• [RECORD SET]:
Start of Block
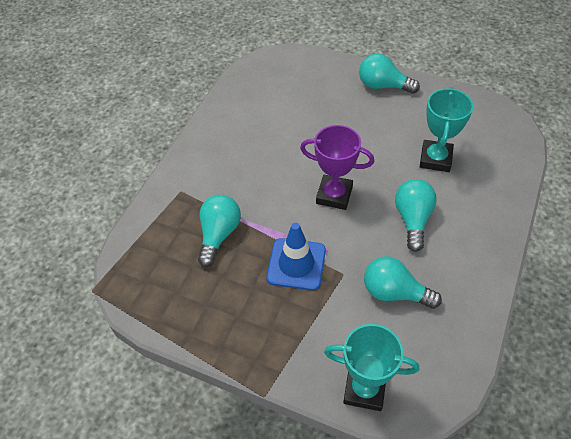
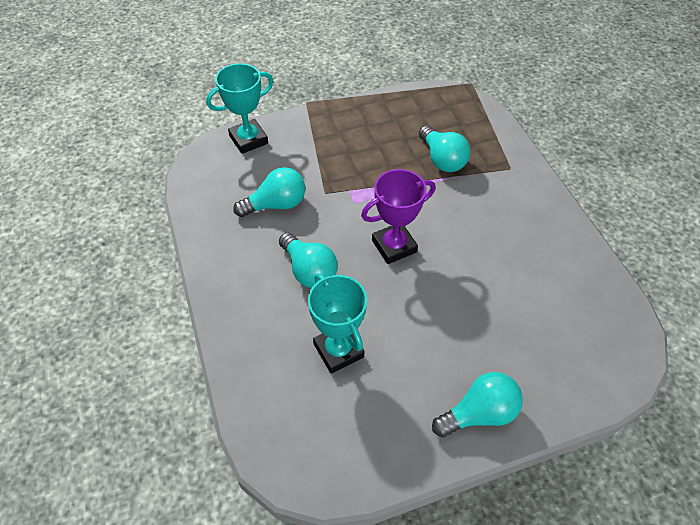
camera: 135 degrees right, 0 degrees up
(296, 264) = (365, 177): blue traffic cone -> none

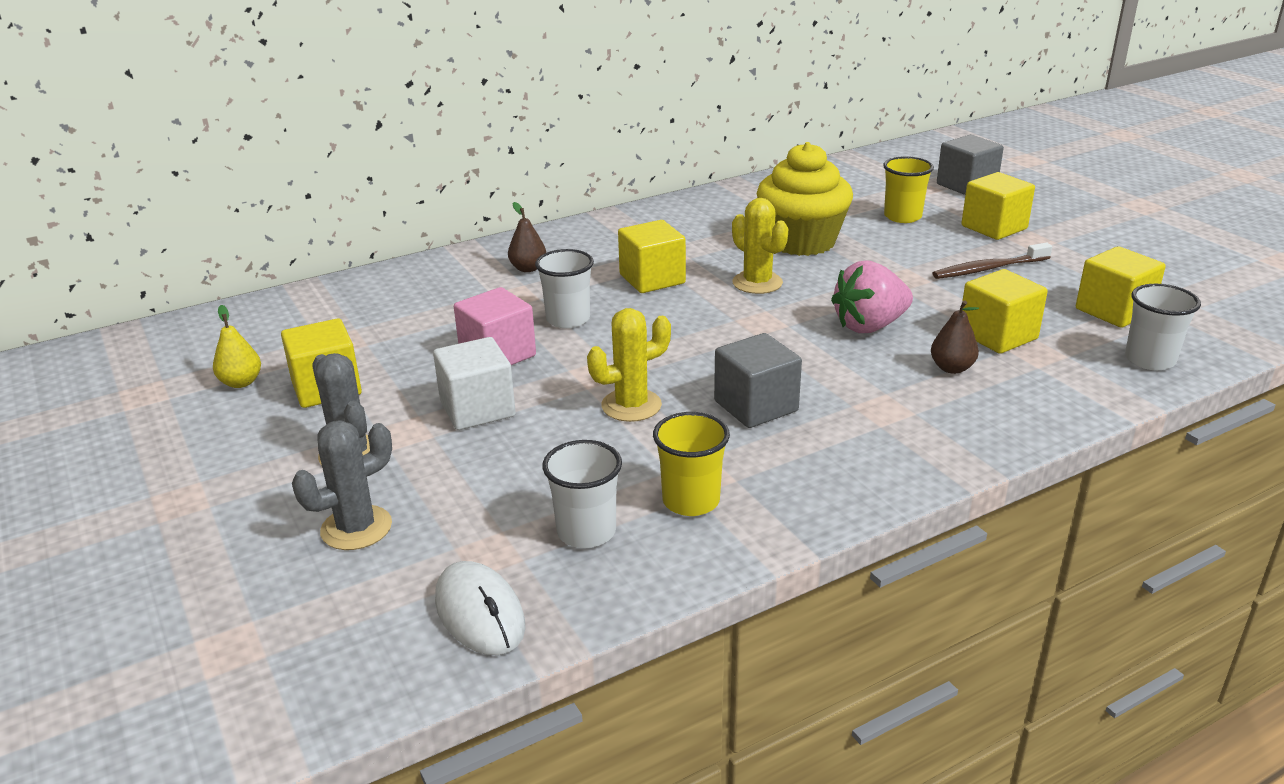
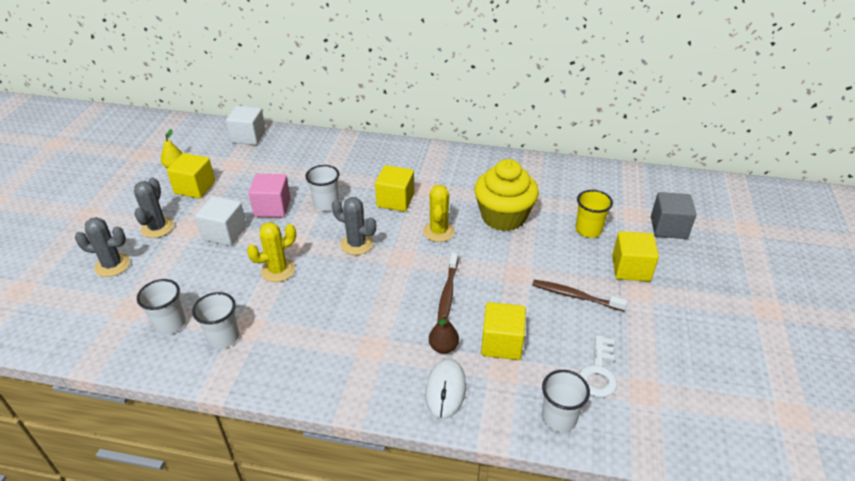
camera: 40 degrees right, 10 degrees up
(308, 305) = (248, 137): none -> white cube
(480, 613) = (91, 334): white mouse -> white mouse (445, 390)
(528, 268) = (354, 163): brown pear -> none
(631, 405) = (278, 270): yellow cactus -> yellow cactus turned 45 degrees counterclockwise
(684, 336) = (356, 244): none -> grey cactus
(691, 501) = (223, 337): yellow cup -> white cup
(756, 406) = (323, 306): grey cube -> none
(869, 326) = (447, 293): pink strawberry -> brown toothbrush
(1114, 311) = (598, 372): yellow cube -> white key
End of Block
Start of Block
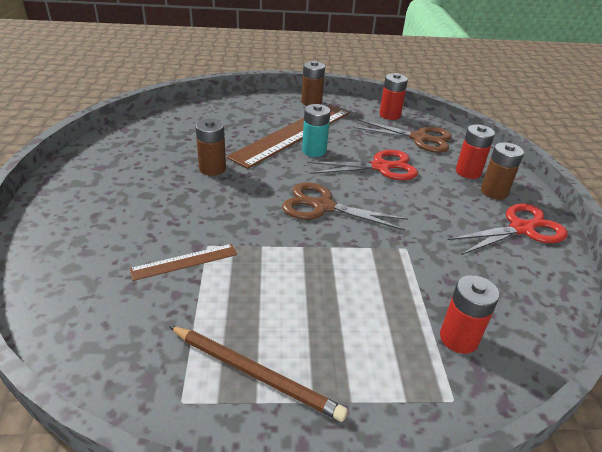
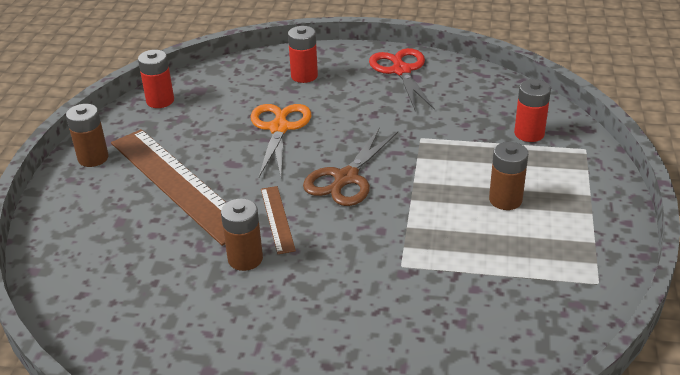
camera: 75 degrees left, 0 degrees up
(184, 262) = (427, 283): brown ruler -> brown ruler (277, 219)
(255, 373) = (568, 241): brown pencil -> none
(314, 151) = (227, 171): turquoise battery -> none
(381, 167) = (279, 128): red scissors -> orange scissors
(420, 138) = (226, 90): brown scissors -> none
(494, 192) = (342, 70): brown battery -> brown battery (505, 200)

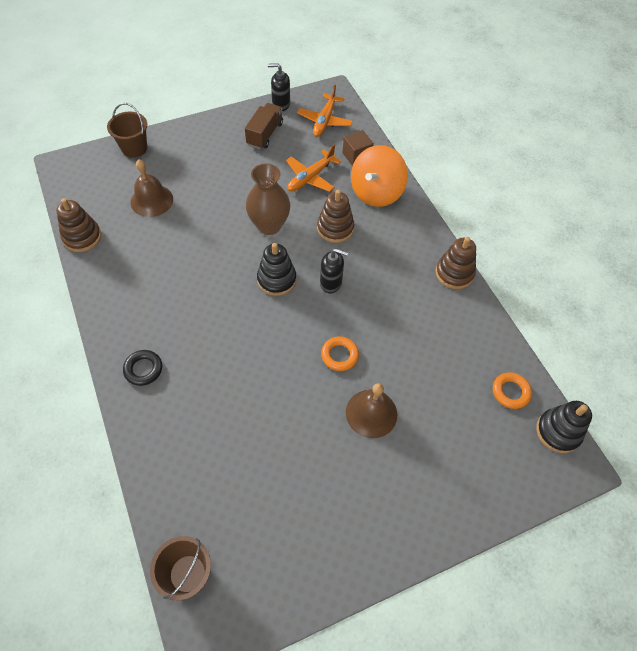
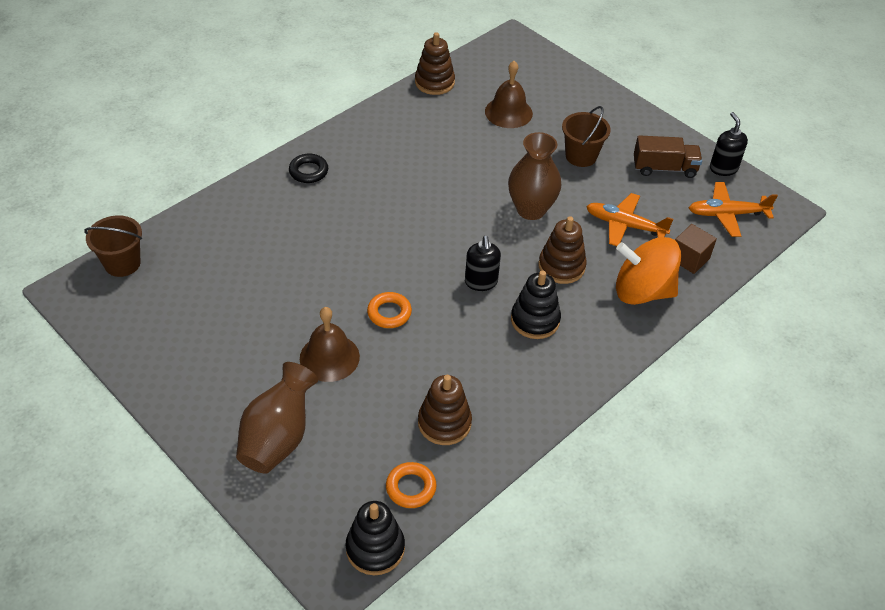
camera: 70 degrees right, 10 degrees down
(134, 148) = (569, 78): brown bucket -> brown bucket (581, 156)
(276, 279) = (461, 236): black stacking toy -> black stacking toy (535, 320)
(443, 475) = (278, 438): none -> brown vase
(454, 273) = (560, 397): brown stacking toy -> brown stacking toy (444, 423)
End of Block
Start of Block
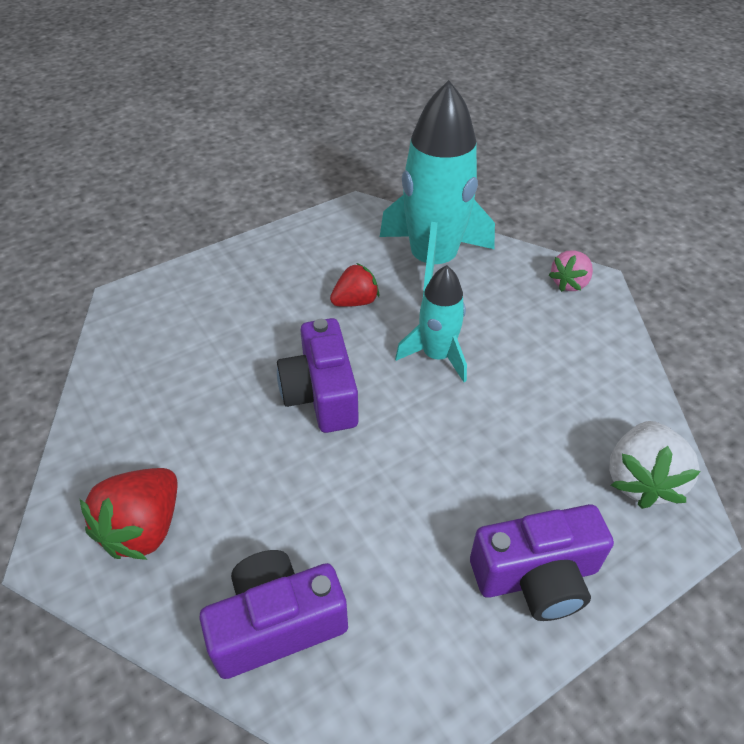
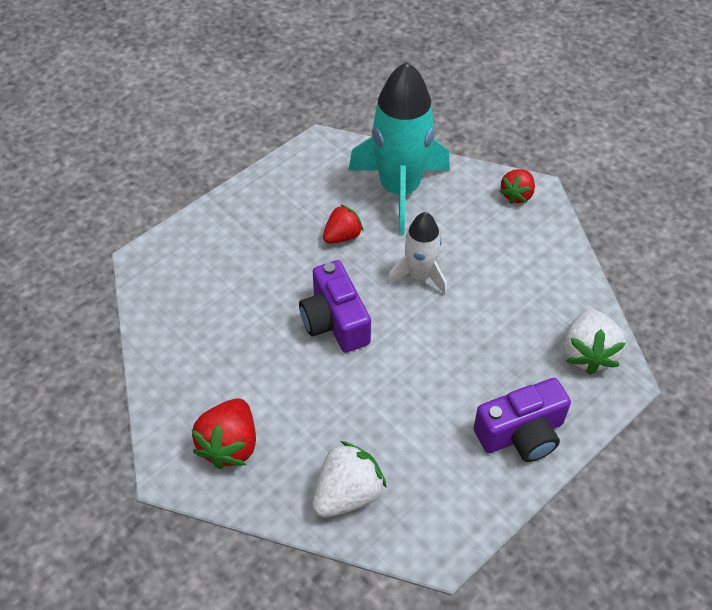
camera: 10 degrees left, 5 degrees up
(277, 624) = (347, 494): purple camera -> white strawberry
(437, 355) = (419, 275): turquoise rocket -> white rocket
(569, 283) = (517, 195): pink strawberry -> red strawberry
End of Block
• [WORK ITEM]: Scan the data above and copy every line with "strawberry" in it.

• [SOLUTION]:
(869, 326) = (447, 293): pink strawberry -> brown toothbrush
(277, 624) = (347, 494): purple camera -> white strawberry
(569, 283) = (517, 195): pink strawberry -> red strawberry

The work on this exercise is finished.